Start of Block

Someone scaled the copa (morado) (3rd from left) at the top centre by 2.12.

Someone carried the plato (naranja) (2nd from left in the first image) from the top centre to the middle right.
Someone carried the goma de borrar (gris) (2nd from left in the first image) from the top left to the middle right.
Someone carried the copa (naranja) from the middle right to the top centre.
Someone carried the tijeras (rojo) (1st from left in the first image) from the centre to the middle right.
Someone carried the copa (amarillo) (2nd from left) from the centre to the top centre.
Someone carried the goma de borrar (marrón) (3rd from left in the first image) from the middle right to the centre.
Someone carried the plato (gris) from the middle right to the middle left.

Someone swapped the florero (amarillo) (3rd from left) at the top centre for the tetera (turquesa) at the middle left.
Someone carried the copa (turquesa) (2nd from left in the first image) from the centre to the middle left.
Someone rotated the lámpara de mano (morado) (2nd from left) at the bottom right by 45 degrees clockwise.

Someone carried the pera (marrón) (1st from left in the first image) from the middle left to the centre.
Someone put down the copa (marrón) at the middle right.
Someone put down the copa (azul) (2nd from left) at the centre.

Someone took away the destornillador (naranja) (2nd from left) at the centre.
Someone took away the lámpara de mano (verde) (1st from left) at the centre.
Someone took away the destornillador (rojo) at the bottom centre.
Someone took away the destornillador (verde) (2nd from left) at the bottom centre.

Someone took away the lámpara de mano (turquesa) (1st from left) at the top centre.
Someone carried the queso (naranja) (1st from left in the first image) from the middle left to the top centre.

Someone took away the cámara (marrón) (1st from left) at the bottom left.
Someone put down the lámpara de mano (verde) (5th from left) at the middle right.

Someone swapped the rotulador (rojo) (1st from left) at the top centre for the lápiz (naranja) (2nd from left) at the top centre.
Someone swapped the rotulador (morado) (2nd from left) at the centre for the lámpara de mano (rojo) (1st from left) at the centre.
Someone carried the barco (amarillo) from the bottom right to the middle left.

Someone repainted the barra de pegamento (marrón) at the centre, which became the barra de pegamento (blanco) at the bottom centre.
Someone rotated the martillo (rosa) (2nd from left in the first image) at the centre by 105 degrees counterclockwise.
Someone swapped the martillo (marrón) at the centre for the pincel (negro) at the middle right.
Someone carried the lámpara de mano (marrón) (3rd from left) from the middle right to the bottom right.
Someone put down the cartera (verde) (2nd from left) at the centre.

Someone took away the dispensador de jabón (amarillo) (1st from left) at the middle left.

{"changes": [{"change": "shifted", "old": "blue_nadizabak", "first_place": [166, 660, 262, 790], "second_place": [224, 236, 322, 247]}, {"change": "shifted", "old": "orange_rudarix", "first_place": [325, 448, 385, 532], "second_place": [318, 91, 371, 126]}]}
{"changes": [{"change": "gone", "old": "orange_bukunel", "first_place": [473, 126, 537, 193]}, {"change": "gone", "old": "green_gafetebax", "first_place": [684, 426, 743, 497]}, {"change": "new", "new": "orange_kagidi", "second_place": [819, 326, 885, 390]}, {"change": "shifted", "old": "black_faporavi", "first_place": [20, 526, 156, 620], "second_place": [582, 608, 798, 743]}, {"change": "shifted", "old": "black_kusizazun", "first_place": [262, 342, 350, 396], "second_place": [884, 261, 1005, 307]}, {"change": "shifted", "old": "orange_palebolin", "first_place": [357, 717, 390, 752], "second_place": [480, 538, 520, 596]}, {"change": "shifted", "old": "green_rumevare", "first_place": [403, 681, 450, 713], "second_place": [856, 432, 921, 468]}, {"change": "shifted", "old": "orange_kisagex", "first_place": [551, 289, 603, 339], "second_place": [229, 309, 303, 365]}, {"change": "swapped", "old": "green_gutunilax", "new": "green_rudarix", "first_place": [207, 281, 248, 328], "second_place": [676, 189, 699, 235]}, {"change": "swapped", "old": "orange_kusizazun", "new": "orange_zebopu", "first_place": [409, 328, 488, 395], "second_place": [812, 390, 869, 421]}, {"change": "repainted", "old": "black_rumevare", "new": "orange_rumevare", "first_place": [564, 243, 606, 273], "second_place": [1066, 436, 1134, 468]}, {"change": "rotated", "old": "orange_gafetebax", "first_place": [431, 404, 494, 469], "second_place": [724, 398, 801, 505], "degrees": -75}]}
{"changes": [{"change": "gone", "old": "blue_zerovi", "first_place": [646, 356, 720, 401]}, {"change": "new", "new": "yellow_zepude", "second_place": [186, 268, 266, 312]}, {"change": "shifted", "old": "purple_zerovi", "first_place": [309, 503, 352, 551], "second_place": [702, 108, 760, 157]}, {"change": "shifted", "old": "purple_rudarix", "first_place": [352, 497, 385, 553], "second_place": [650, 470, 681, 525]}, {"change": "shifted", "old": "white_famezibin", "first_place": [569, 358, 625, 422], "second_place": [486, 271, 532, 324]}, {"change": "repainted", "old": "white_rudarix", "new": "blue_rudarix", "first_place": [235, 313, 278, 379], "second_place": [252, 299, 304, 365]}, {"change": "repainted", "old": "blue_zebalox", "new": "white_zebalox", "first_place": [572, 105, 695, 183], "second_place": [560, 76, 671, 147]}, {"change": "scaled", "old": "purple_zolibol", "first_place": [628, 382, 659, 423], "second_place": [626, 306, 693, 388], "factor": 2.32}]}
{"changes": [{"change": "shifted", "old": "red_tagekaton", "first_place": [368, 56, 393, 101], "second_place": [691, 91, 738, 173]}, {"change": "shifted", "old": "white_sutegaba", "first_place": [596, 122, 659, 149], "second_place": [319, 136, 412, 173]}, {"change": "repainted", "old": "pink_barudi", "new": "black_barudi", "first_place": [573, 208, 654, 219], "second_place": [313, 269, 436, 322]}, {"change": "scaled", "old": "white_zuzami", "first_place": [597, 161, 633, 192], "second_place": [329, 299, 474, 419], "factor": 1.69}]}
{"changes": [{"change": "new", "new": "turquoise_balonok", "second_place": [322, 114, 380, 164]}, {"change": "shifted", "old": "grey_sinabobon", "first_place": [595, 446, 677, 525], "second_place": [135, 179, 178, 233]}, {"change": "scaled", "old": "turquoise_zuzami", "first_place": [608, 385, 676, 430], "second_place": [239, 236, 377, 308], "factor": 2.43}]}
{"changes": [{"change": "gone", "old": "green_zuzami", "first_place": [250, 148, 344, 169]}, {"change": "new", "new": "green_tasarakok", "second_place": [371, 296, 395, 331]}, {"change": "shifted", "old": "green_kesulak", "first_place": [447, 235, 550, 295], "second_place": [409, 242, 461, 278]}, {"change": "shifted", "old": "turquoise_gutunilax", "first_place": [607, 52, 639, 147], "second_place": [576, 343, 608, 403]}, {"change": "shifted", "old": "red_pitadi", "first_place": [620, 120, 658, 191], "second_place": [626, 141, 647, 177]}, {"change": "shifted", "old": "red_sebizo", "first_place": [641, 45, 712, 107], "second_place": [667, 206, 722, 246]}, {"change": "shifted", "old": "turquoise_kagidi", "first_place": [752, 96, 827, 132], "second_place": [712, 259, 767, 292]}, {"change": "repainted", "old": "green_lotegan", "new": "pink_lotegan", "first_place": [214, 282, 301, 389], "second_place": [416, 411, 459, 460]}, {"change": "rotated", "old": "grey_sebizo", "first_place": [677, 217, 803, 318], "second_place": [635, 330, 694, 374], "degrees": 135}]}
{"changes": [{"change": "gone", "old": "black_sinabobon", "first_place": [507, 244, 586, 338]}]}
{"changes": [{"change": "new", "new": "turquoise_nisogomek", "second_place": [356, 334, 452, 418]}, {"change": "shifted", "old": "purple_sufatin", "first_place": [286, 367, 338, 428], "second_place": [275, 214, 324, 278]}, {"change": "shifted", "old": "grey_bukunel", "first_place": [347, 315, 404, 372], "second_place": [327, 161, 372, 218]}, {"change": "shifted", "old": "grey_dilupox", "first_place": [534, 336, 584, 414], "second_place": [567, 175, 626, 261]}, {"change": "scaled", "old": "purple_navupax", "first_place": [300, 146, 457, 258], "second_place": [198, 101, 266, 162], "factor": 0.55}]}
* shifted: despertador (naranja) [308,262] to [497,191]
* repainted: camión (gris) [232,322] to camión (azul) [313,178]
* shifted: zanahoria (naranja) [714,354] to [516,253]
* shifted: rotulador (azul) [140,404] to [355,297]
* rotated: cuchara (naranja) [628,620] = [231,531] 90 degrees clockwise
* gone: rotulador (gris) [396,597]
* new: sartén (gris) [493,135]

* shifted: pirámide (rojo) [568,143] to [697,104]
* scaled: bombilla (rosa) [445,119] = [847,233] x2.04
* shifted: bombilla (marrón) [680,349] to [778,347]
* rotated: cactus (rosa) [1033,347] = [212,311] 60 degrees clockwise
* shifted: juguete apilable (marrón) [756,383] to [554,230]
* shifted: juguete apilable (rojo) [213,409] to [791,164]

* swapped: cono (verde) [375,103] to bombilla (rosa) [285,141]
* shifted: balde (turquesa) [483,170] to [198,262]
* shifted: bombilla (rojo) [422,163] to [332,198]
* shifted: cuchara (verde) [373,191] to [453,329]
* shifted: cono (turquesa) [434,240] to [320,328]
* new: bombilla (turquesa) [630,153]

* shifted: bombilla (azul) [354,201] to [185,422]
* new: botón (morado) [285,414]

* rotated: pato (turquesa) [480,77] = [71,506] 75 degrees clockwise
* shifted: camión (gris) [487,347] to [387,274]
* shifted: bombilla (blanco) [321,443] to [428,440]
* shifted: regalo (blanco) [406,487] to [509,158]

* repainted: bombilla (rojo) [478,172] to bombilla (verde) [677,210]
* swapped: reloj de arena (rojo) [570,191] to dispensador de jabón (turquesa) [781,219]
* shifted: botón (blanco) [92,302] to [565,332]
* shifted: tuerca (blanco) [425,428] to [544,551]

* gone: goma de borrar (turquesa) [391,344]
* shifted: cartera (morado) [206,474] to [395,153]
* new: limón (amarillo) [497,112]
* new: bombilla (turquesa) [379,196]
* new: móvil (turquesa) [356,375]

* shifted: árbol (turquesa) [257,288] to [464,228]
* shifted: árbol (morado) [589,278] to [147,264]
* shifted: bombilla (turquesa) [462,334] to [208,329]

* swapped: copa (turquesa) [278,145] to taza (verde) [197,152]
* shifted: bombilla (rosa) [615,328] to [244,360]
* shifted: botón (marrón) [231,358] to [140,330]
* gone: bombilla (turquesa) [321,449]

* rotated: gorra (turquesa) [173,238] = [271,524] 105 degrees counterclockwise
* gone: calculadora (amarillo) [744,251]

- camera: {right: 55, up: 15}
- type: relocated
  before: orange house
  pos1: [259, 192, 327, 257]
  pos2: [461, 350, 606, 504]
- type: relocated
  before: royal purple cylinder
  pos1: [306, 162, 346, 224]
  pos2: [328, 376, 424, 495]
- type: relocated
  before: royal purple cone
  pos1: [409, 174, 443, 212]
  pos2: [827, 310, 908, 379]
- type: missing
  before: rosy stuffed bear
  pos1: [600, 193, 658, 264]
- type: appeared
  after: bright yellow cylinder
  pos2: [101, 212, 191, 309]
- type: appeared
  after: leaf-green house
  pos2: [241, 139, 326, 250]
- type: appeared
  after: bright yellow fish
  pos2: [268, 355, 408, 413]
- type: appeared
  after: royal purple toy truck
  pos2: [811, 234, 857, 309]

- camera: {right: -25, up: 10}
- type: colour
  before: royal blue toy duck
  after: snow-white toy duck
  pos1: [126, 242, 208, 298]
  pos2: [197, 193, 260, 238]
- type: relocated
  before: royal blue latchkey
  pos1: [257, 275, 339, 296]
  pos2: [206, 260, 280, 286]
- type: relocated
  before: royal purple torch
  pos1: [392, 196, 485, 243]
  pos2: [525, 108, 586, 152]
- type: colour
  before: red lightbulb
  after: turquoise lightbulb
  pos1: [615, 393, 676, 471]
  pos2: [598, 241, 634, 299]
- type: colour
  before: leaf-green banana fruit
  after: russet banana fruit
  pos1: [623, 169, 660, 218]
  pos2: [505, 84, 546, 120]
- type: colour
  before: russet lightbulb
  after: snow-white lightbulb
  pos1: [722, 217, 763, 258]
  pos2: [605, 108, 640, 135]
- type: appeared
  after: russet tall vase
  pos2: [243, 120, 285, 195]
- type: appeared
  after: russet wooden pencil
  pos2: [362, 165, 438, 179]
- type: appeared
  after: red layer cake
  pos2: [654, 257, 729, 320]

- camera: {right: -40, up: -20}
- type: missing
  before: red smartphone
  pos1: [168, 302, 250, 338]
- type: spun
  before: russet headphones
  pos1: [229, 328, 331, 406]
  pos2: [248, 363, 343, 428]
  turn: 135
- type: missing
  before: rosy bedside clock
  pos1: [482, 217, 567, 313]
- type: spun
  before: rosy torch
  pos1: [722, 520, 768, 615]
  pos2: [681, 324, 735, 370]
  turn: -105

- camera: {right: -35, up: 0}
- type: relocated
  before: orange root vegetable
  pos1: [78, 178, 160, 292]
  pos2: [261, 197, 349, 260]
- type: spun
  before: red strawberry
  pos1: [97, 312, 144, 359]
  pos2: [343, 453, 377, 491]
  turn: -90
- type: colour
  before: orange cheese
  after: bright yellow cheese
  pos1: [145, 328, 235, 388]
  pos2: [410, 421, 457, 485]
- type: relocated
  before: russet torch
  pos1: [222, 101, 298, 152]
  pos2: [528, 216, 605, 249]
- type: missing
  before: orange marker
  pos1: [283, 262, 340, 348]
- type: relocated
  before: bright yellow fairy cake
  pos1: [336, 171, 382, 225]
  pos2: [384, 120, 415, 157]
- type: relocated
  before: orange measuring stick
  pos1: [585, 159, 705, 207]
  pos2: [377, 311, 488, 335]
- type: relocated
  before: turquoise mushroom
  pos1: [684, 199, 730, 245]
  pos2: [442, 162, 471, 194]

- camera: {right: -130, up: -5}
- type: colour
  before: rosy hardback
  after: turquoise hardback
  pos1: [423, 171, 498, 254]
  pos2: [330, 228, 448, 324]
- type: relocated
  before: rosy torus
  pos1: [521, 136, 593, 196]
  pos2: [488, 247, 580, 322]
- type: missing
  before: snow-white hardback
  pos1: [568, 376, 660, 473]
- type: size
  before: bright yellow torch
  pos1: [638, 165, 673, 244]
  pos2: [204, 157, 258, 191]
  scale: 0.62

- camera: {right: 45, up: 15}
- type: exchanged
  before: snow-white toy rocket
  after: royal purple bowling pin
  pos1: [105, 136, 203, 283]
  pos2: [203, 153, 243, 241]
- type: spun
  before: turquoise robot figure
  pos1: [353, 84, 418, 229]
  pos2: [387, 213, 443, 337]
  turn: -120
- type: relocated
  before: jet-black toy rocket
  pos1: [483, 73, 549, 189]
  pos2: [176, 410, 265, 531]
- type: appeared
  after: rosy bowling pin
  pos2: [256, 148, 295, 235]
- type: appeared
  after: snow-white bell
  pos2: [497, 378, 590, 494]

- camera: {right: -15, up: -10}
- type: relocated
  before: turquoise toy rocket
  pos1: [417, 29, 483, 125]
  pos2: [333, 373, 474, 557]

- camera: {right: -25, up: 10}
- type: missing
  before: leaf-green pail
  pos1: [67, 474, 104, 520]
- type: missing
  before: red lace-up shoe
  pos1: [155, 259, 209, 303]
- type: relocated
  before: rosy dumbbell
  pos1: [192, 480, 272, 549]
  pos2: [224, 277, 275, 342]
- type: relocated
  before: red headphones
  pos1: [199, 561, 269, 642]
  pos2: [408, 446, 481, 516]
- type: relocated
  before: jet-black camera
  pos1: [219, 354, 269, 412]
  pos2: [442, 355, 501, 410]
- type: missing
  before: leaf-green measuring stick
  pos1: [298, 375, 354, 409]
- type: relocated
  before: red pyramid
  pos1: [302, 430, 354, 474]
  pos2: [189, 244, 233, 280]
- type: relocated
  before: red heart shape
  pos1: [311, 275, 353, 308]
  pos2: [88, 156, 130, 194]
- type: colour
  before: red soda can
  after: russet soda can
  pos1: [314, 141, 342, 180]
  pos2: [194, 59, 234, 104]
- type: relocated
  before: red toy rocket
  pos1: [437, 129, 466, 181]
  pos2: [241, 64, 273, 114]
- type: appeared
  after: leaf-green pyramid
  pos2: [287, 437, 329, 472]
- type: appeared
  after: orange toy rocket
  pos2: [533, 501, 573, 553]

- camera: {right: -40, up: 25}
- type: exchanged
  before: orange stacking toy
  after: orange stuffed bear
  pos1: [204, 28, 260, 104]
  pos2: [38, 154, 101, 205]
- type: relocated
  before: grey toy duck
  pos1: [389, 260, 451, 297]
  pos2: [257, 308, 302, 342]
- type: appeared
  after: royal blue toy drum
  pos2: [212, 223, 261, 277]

End of Block

> **Required work**
Could you return all lines from the records that include the word "house"?

> **Answer section**
  before: orange house
  after: leaf-green house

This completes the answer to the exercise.